# [TASK REQUIREMENTS]
All lines of the material that contain "XSHUT" must be copied out.

# [DATA IN THIS EXERCISE]

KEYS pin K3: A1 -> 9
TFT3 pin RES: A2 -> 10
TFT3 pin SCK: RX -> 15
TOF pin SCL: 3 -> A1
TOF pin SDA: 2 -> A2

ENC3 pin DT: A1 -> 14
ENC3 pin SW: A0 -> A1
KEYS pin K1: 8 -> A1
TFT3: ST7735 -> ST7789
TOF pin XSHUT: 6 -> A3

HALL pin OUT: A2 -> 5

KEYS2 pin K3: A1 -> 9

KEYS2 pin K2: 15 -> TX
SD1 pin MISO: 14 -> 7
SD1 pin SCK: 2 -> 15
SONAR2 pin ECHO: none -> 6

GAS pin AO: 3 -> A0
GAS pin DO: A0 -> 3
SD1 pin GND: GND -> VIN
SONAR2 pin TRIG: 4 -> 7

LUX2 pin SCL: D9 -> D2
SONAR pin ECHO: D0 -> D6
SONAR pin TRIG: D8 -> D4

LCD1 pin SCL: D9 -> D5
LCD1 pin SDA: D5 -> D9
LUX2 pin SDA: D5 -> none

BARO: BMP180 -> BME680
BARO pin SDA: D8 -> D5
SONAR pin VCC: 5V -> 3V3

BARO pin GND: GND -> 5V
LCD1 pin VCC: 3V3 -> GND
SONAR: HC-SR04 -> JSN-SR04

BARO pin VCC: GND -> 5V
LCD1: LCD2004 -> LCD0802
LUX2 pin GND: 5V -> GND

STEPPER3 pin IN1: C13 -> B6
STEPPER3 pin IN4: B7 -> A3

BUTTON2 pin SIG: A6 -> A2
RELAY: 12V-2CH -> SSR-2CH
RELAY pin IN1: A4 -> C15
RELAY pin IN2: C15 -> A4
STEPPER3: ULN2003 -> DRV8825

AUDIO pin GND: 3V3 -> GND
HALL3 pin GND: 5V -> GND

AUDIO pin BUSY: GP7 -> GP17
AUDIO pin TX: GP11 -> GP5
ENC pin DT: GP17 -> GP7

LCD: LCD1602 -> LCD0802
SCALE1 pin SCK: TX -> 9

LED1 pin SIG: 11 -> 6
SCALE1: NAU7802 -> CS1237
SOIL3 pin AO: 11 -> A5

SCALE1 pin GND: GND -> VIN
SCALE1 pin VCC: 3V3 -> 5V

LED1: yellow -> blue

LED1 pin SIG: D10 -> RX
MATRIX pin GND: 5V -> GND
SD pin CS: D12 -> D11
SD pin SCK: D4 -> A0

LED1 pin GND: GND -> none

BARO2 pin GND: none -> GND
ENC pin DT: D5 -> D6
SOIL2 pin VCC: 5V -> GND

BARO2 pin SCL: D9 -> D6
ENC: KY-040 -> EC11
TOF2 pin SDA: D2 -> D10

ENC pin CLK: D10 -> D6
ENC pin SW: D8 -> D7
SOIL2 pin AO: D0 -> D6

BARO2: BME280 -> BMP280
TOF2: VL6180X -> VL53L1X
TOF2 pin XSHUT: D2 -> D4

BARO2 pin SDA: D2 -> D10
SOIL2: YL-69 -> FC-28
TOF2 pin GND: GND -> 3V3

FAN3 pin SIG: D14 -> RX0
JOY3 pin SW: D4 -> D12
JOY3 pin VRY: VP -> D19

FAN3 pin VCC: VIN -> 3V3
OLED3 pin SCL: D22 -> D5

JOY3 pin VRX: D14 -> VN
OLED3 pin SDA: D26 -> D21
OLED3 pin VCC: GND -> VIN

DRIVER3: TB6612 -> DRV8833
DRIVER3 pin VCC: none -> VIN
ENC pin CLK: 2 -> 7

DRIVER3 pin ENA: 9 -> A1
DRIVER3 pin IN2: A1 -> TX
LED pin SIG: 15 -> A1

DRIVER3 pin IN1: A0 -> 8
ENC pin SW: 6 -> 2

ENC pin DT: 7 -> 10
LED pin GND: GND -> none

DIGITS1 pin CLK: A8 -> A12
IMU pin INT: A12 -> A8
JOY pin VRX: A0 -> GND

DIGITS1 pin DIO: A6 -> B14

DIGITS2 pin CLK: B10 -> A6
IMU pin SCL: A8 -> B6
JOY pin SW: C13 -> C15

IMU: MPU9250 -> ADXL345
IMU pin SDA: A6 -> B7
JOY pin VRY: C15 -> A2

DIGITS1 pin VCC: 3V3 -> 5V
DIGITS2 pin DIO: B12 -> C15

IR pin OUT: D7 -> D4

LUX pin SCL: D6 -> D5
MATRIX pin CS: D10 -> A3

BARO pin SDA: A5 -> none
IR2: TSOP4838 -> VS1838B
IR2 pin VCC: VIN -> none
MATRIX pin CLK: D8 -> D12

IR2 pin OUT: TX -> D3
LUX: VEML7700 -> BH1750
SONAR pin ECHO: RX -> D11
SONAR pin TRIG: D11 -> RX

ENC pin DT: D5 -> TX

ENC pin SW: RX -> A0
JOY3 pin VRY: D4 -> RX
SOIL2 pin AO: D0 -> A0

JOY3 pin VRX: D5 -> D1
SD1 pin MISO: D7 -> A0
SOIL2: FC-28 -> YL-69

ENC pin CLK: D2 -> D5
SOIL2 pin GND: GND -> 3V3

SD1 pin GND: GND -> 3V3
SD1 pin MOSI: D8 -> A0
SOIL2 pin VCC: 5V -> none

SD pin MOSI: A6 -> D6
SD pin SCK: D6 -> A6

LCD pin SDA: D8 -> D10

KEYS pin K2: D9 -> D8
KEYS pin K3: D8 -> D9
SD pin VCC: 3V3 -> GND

# [WRITTEN RESPONSE]
TOF pin XSHUT: 6 -> A3
TOF2 pin XSHUT: D2 -> D4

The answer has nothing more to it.